Set down exactly, and only, the lines from the one with "gray semicircle: (42, 97) -> (84, 78), moved" to the final line of the entries, both included.

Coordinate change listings
####

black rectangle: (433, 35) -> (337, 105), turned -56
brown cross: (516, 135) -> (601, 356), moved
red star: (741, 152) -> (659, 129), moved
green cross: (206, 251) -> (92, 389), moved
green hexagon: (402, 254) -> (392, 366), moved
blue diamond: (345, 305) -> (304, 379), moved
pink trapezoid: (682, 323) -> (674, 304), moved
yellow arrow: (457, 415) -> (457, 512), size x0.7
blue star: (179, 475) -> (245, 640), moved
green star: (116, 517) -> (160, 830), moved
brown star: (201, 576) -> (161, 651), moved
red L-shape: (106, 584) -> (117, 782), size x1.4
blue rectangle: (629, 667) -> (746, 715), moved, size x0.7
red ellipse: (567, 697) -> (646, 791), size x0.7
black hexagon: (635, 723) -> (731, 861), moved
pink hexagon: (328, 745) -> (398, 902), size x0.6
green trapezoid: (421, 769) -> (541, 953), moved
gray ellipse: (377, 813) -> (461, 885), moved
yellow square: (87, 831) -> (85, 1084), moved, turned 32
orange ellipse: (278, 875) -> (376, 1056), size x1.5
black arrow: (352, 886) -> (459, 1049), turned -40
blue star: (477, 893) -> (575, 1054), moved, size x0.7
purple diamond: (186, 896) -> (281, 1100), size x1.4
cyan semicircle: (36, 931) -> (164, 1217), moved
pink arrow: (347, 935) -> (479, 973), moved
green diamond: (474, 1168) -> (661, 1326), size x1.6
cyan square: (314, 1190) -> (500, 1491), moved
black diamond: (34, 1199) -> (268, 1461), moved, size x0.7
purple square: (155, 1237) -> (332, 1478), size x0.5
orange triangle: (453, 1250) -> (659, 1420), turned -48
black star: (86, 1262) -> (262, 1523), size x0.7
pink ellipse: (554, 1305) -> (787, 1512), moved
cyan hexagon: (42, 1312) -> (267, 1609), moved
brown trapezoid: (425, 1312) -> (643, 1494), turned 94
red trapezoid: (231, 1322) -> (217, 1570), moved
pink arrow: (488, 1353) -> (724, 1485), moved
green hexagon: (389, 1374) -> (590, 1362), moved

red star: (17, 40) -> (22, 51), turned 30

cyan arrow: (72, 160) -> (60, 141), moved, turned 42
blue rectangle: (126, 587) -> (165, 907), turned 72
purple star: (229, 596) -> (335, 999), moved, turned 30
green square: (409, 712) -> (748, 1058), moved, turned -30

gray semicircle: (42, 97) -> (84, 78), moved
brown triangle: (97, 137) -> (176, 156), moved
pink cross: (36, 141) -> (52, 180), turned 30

####

→ **SOLUTION TO THE PROBLEM**:
gray semicircle: (42, 97) -> (84, 78), moved
brown triangle: (97, 137) -> (176, 156), moved
pink cross: (36, 141) -> (52, 180), turned 30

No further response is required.